WHAT THE TASK ASKS
Retyping the entire listing exactly is the task.

EXERCISE DATA
= Beginning of Section =

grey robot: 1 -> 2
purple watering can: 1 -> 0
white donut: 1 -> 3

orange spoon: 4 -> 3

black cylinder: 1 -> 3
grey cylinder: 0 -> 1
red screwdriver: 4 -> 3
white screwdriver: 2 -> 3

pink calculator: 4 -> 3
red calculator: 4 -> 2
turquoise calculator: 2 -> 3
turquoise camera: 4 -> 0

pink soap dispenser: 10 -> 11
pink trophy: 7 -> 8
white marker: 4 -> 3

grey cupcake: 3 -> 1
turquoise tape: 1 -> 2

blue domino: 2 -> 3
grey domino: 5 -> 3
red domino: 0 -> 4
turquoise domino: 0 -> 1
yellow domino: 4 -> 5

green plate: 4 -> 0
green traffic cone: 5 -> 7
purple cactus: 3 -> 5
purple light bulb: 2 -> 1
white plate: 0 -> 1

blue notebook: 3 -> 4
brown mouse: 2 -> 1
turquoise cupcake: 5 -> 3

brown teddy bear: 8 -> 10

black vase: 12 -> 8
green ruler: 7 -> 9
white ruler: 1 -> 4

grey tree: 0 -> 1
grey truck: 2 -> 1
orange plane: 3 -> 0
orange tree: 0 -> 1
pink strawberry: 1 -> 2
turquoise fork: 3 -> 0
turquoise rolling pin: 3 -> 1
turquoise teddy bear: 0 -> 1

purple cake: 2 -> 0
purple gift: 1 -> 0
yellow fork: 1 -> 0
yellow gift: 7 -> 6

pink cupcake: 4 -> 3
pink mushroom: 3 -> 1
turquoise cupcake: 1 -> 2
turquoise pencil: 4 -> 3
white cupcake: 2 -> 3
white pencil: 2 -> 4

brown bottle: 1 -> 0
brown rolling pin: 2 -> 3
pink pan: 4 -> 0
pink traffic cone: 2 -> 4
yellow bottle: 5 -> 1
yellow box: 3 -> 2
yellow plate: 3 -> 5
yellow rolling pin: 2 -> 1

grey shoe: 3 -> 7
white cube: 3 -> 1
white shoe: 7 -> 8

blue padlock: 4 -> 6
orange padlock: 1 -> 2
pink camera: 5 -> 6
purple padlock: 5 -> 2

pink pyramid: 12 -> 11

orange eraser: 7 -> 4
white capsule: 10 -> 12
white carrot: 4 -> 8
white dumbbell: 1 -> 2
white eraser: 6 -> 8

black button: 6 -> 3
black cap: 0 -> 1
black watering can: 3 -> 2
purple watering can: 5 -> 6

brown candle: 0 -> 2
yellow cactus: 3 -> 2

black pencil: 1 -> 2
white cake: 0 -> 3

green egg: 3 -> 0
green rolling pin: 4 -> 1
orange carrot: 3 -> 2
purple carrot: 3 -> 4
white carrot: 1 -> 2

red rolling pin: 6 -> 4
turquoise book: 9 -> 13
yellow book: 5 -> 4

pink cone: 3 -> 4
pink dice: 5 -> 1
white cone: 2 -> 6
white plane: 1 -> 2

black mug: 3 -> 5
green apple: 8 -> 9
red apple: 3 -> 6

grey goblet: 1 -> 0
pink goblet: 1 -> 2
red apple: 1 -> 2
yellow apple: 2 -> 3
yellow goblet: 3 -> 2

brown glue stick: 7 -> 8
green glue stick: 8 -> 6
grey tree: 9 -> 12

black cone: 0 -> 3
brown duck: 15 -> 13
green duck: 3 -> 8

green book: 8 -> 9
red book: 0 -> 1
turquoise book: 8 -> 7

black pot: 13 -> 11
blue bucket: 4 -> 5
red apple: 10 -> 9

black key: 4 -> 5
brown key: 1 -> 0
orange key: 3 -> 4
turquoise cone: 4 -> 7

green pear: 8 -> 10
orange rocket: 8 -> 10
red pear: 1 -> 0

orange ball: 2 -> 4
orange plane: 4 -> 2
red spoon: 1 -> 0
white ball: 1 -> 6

= End of Section =

RESULT OF THIS EXERCISE
grey robot: 1 -> 2
purple watering can: 1 -> 0
white donut: 1 -> 3

orange spoon: 4 -> 3

black cylinder: 1 -> 3
grey cylinder: 0 -> 1
red screwdriver: 4 -> 3
white screwdriver: 2 -> 3

pink calculator: 4 -> 3
red calculator: 4 -> 2
turquoise calculator: 2 -> 3
turquoise camera: 4 -> 0

pink soap dispenser: 10 -> 11
pink trophy: 7 -> 8
white marker: 4 -> 3

grey cupcake: 3 -> 1
turquoise tape: 1 -> 2

blue domino: 2 -> 3
grey domino: 5 -> 3
red domino: 0 -> 4
turquoise domino: 0 -> 1
yellow domino: 4 -> 5

green plate: 4 -> 0
green traffic cone: 5 -> 7
purple cactus: 3 -> 5
purple light bulb: 2 -> 1
white plate: 0 -> 1

blue notebook: 3 -> 4
brown mouse: 2 -> 1
turquoise cupcake: 5 -> 3

brown teddy bear: 8 -> 10

black vase: 12 -> 8
green ruler: 7 -> 9
white ruler: 1 -> 4

grey tree: 0 -> 1
grey truck: 2 -> 1
orange plane: 3 -> 0
orange tree: 0 -> 1
pink strawberry: 1 -> 2
turquoise fork: 3 -> 0
turquoise rolling pin: 3 -> 1
turquoise teddy bear: 0 -> 1

purple cake: 2 -> 0
purple gift: 1 -> 0
yellow fork: 1 -> 0
yellow gift: 7 -> 6

pink cupcake: 4 -> 3
pink mushroom: 3 -> 1
turquoise cupcake: 1 -> 2
turquoise pencil: 4 -> 3
white cupcake: 2 -> 3
white pencil: 2 -> 4

brown bottle: 1 -> 0
brown rolling pin: 2 -> 3
pink pan: 4 -> 0
pink traffic cone: 2 -> 4
yellow bottle: 5 -> 1
yellow box: 3 -> 2
yellow plate: 3 -> 5
yellow rolling pin: 2 -> 1

grey shoe: 3 -> 7
white cube: 3 -> 1
white shoe: 7 -> 8

blue padlock: 4 -> 6
orange padlock: 1 -> 2
pink camera: 5 -> 6
purple padlock: 5 -> 2

pink pyramid: 12 -> 11

orange eraser: 7 -> 4
white capsule: 10 -> 12
white carrot: 4 -> 8
white dumbbell: 1 -> 2
white eraser: 6 -> 8

black button: 6 -> 3
black cap: 0 -> 1
black watering can: 3 -> 2
purple watering can: 5 -> 6

brown candle: 0 -> 2
yellow cactus: 3 -> 2

black pencil: 1 -> 2
white cake: 0 -> 3

green egg: 3 -> 0
green rolling pin: 4 -> 1
orange carrot: 3 -> 2
purple carrot: 3 -> 4
white carrot: 1 -> 2

red rolling pin: 6 -> 4
turquoise book: 9 -> 13
yellow book: 5 -> 4

pink cone: 3 -> 4
pink dice: 5 -> 1
white cone: 2 -> 6
white plane: 1 -> 2

black mug: 3 -> 5
green apple: 8 -> 9
red apple: 3 -> 6

grey goblet: 1 -> 0
pink goblet: 1 -> 2
red apple: 1 -> 2
yellow apple: 2 -> 3
yellow goblet: 3 -> 2

brown glue stick: 7 -> 8
green glue stick: 8 -> 6
grey tree: 9 -> 12

black cone: 0 -> 3
brown duck: 15 -> 13
green duck: 3 -> 8

green book: 8 -> 9
red book: 0 -> 1
turquoise book: 8 -> 7

black pot: 13 -> 11
blue bucket: 4 -> 5
red apple: 10 -> 9

black key: 4 -> 5
brown key: 1 -> 0
orange key: 3 -> 4
turquoise cone: 4 -> 7

green pear: 8 -> 10
orange rocket: 8 -> 10
red pear: 1 -> 0

orange ball: 2 -> 4
orange plane: 4 -> 2
red spoon: 1 -> 0
white ball: 1 -> 6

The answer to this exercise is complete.